··· DATA SHOWN

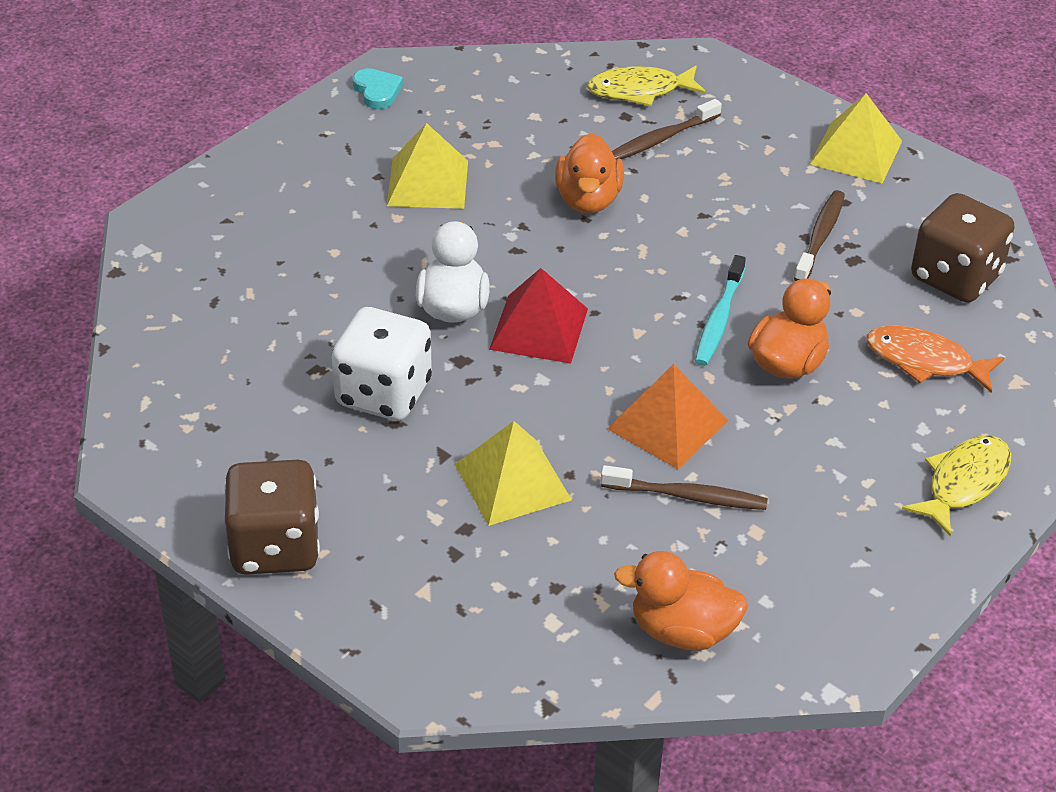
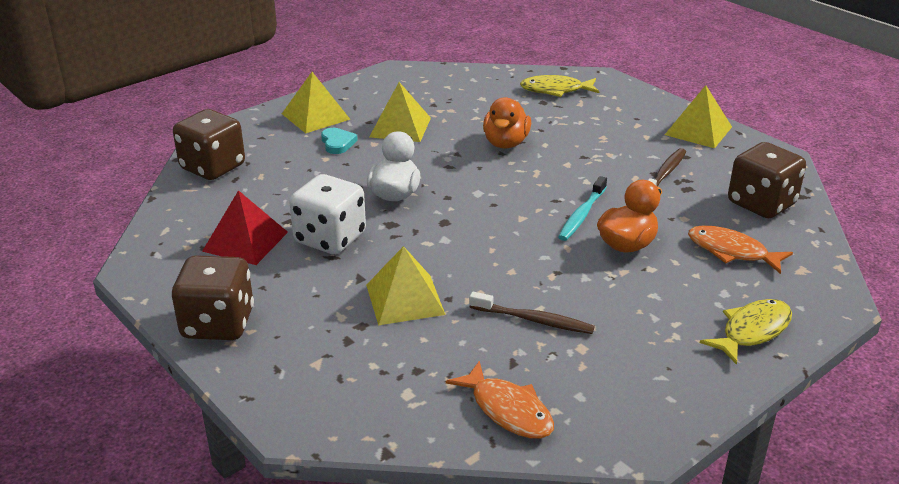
camera: 10 degrees right, 10 degrees down
(174, 283) = (213, 167): none -> brown dice
(295, 172) = (316, 116): none -> yellow pyramid
(377, 91) = (383, 80): turquoise heart -> turquoise heart (337, 143)
(539, 329) = (451, 210): red pyramid -> red pyramid (245, 241)
(661, 139) = (564, 115): brown toothbrush -> none
(667, 424) = (529, 274): orange pyramid -> none
(682, 631) = (508, 410): orange duck -> orange fish

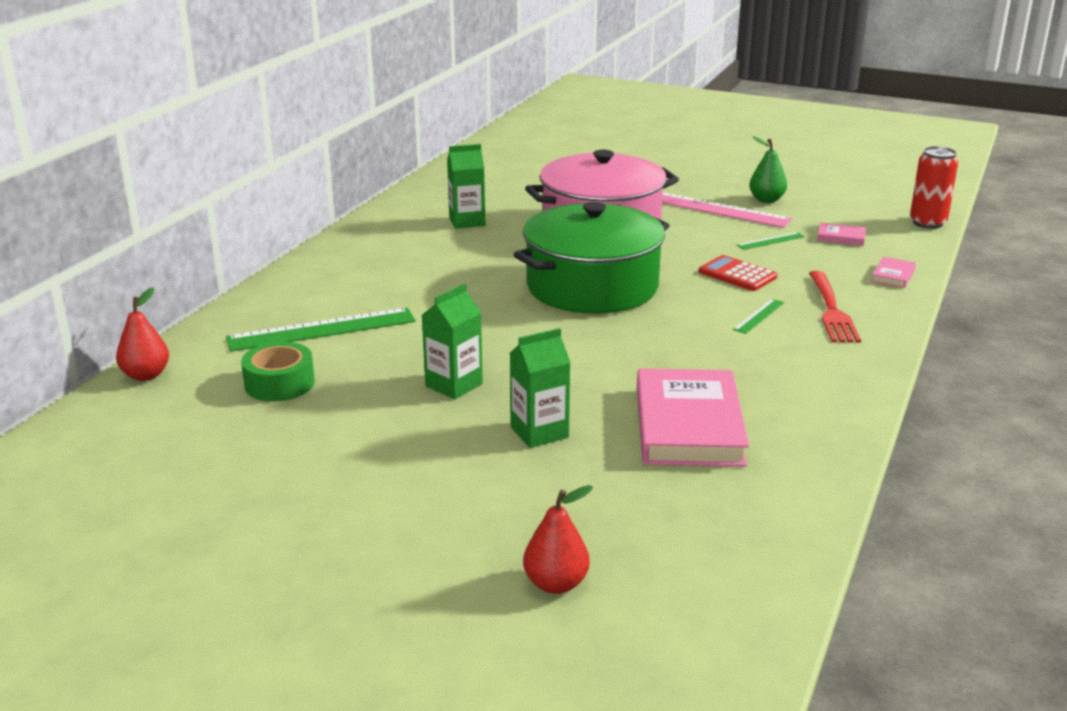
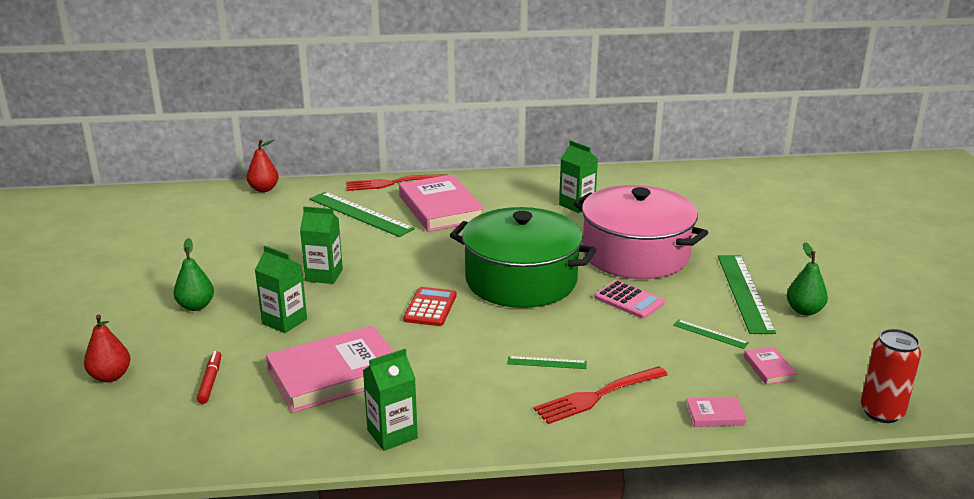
camera: 60 degrees right, 0 degrees up
(267, 292) = (393, 183): none -> red fork
(279, 383) = (283, 225): green tape -> none
(376, 284) = (440, 208): none -> pink book
(432, 486) = (196, 306): none -> green pear
(635, 508) = (210, 381): none -> red marker
(683, 253) = (629, 300): none -> pink calculator
(716, 209) = (744, 292): pink ruler -> green ruler
(737, 274) = (617, 334): red calculator -> red calculator (430, 307)
(827, 419) = (392, 434): none -> green carton

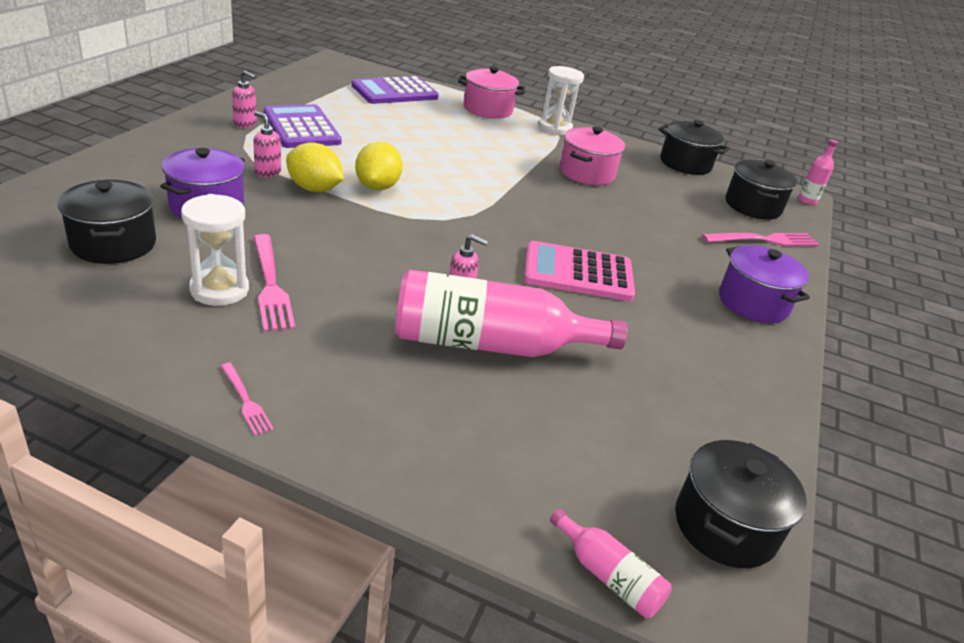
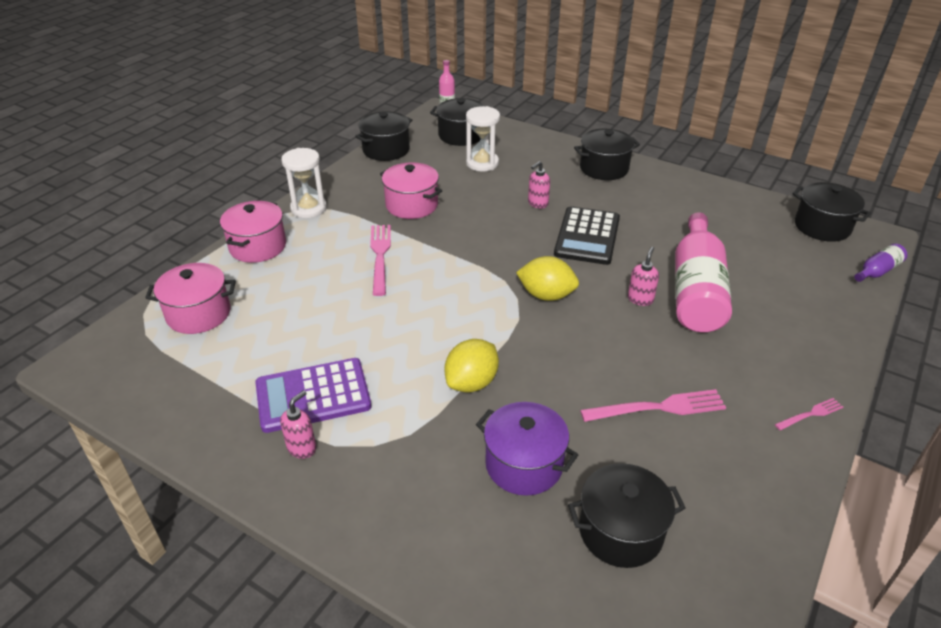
camera: 75 degrees left, 5 degrees up
(219, 290) = (676, 441): white hourglass -> white hourglass (482, 163)
(267, 172) = (438, 420): pink soap dispenser -> pink soap dispenser (537, 203)
(377, 187) = (460, 337): yellow lemon -> yellow lemon (546, 295)
(395, 92) = (199, 314): purple calculator -> pink pot
(578, 273) = (587, 236): pink calculator -> black calculator
(608, 576) = (877, 271): pink bottle -> purple bottle
(753, 303) = (604, 168): purple pot -> black pot
(764, 240) = (515, 143): pink fork -> pink fork (380, 255)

······

REQUIRED WORK: Over all the entries, say how many lines hold the string "degrees". The reply is the number alone.

EXERCISE RESULT: 3